*DESCRIPTION OF THE TASK*
Could you copy out all of the data below word for word, leaving the pictures out?

□ □ □ □

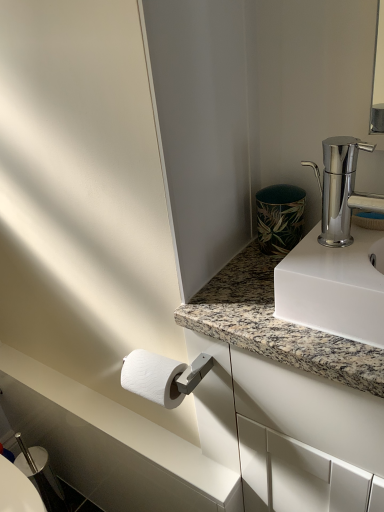
Question: From a real-world perspective, is polished chrome faucet at upper right under green leaf-patterned ceramic at upper right?

Choices:
 (A) no
 (B) yes

Answer: (A)

Question: Considering the relative positions of polished chrome faucet at upper right and green leaf-patterned ceramic at upper right in the image provided, is polished chrome faucet at upper right to the right of green leaf-patterned ceramic at upper right from the viewer's perspective?

Choices:
 (A) yes
 (B) no

Answer: (A)

Question: Considering the relative sizes of polished chrome faucet at upper right and green leaf-patterned ceramic at upper right in the image provided, is polished chrome faucet at upper right taller than green leaf-patterned ceramic at upper right?

Choices:
 (A) yes
 (B) no

Answer: (A)

Question: Is there a large distance between polished chrome faucet at upper right and green leaf-patterned ceramic at upper right?

Choices:
 (A) yes
 (B) no

Answer: (B)

Question: Does polished chrome faucet at upper right have a smaller size compared to green leaf-patterned ceramic at upper right?

Choices:
 (A) yes
 (B) no

Answer: (B)

Question: In terms of size, does granite at upper right appear bigger or smaller than green leaf-patterned ceramic at upper right?

Choices:
 (A) big
 (B) small

Answer: (A)

Question: In terms of width, does granite at upper right look wider or thinner when compared to green leaf-patterned ceramic at upper right?

Choices:
 (A) wide
 (B) thin

Answer: (A)

Question: From a real-world perspective, relative to green leaf-patterned ceramic at upper right, is granite at upper right vertically above or below?

Choices:
 (A) below
 (B) above

Answer: (A)

Question: Is granite at upper right to the left or to the right of green leaf-patterned ceramic at upper right in the image?

Choices:
 (A) left
 (B) right

Answer: (B)

Question: In the image, is green leaf-patterned ceramic at upper right positioned in front of or behind white marble countertop at lower left?

Choices:
 (A) behind
 (B) front

Answer: (B)

Question: In terms of size, does green leaf-patterned ceramic at upper right appear bigger or smaller than white marble countertop at lower left?

Choices:
 (A) big
 (B) small

Answer: (A)

Question: From a real-world perspective, is green leaf-patterned ceramic at upper right above or below white marble countertop at lower left?

Choices:
 (A) below
 (B) above

Answer: (B)

Question: From the image's perspective, is green leaf-patterned ceramic at upper right located above or below white marble countertop at lower left?

Choices:
 (A) below
 (B) above

Answer: (B)

Question: Considering the positions of white textured toilet paper at lower left and white marble countertop at lower left in the image, is white textured toilet paper at lower left wider or thinner than white marble countertop at lower left?

Choices:
 (A) thin
 (B) wide

Answer: (B)

Question: Relative to white marble countertop at lower left, is white textured toilet paper at lower left in front or behind?

Choices:
 (A) front
 (B) behind

Answer: (A)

□ □ □ □

*COMPLETE ANSWER*
Question: From a real-world perspective, is polished chrome faucet at upper right under green leaf-patterned ceramic at upper right?

Choices:
 (A) no
 (B) yes

Answer: (A)

Question: Considering the relative positions of polished chrome faucet at upper right and green leaf-patterned ceramic at upper right in the image provided, is polished chrome faucet at upper right to the right of green leaf-patterned ceramic at upper right from the viewer's perspective?

Choices:
 (A) yes
 (B) no

Answer: (A)

Question: Considering the relative sizes of polished chrome faucet at upper right and green leaf-patterned ceramic at upper right in the image provided, is polished chrome faucet at upper right taller than green leaf-patterned ceramic at upper right?

Choices:
 (A) yes
 (B) no

Answer: (A)

Question: Is there a large distance between polished chrome faucet at upper right and green leaf-patterned ceramic at upper right?

Choices:
 (A) yes
 (B) no

Answer: (B)

Question: Does polished chrome faucet at upper right have a smaller size compared to green leaf-patterned ceramic at upper right?

Choices:
 (A) yes
 (B) no

Answer: (B)

Question: In terms of size, does granite at upper right appear bigger or smaller than green leaf-patterned ceramic at upper right?

Choices:
 (A) big
 (B) small

Answer: (A)

Question: In terms of width, does granite at upper right look wider or thinner when compared to green leaf-patterned ceramic at upper right?

Choices:
 (A) wide
 (B) thin

Answer: (A)

Question: From a real-world perspective, relative to green leaf-patterned ceramic at upper right, is granite at upper right vertically above or below?

Choices:
 (A) below
 (B) above

Answer: (A)

Question: Is granite at upper right to the left or to the right of green leaf-patterned ceramic at upper right in the image?

Choices:
 (A) left
 (B) right

Answer: (B)

Question: In the image, is green leaf-patterned ceramic at upper right positioned in front of or behind white marble countertop at lower left?

Choices:
 (A) behind
 (B) front

Answer: (B)

Question: In terms of size, does green leaf-patterned ceramic at upper right appear bigger or smaller than white marble countertop at lower left?

Choices:
 (A) big
 (B) small

Answer: (A)

Question: From a real-world perspective, is green leaf-patterned ceramic at upper right above or below white marble countertop at lower left?

Choices:
 (A) below
 (B) above

Answer: (B)

Question: From the image's perspective, is green leaf-patterned ceramic at upper right located above or below white marble countertop at lower left?

Choices:
 (A) below
 (B) above

Answer: (B)

Question: Considering the positions of white textured toilet paper at lower left and white marble countertop at lower left in the image, is white textured toilet paper at lower left wider or thinner than white marble countertop at lower left?

Choices:
 (A) thin
 (B) wide

Answer: (B)

Question: Relative to white marble countertop at lower left, is white textured toilet paper at lower left in front or behind?

Choices:
 (A) front
 (B) behind

Answer: (A)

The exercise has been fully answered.